The data:
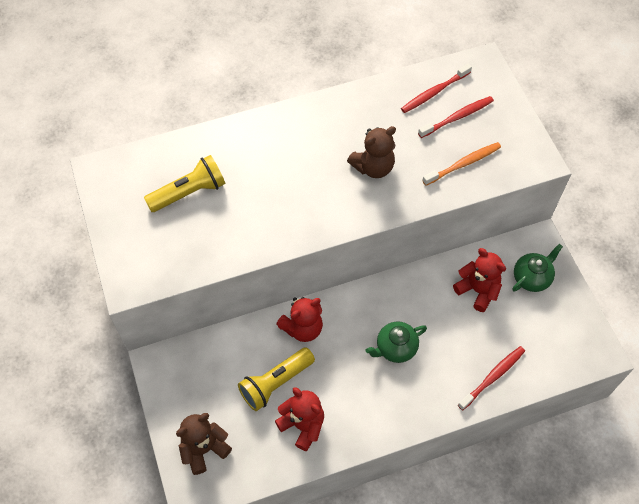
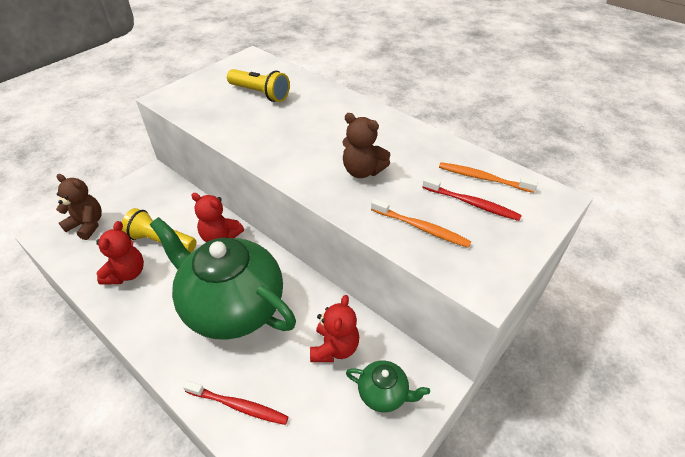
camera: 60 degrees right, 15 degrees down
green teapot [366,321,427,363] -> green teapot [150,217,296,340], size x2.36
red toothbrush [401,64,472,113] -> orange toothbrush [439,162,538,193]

Required work:
Could you set down the data exactly as given, minus its pictures?

Response to this exercise:
camera: 60 degrees right, 15 degrees down
green teapot [366,321,427,363] -> green teapot [150,217,296,340], size x2.36
red toothbrush [401,64,472,113] -> orange toothbrush [439,162,538,193]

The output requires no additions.